- [Problem requirements]: Pull out each line of the listing that contains the word "cleaning", and copy those lines.

^^^^

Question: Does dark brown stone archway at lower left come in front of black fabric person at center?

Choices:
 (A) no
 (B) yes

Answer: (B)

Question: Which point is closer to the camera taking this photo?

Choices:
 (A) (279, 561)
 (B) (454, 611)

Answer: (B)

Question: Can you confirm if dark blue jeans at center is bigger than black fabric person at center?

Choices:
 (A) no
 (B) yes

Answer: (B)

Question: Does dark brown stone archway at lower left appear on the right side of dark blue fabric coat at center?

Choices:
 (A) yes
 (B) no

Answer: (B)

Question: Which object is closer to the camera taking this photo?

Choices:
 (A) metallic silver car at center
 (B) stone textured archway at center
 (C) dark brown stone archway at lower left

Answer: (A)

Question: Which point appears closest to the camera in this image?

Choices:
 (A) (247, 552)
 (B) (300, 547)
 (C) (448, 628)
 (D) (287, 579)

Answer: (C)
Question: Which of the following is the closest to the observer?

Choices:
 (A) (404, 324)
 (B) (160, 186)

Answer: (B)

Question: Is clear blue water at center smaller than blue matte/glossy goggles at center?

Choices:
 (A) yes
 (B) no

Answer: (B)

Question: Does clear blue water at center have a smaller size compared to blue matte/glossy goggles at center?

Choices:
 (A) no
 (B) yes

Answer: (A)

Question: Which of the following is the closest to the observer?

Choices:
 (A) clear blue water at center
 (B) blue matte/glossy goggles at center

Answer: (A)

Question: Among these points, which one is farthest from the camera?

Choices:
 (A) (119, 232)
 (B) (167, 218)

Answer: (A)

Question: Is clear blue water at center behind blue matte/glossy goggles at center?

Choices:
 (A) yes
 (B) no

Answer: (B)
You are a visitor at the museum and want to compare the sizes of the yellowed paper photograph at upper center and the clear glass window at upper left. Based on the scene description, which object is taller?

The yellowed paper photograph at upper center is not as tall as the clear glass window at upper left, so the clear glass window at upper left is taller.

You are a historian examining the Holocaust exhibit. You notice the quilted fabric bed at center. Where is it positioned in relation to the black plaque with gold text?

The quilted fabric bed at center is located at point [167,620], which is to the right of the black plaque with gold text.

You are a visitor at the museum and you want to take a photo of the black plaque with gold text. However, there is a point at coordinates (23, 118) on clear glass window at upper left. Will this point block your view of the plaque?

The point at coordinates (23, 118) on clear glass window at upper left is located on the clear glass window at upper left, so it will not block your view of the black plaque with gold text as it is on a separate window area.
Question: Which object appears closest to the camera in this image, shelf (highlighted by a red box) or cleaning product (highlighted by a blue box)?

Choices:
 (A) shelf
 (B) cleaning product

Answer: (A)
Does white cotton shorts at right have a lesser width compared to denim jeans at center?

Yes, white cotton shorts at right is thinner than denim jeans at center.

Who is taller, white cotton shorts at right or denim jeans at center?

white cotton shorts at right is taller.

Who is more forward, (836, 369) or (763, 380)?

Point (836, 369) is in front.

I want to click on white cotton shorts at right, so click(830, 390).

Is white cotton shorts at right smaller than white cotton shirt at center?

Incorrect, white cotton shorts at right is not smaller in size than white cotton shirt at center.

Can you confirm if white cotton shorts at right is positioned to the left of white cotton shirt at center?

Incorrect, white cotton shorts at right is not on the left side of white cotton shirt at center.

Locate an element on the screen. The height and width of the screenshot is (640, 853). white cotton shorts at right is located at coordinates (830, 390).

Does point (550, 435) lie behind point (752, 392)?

^^^^

- [Answer in full]:
Question: Which object appears closest to the camera in this image, shelf (highlighted by a red box) or cleaning product (highlighted by a blue box)?
 (B) cleaning product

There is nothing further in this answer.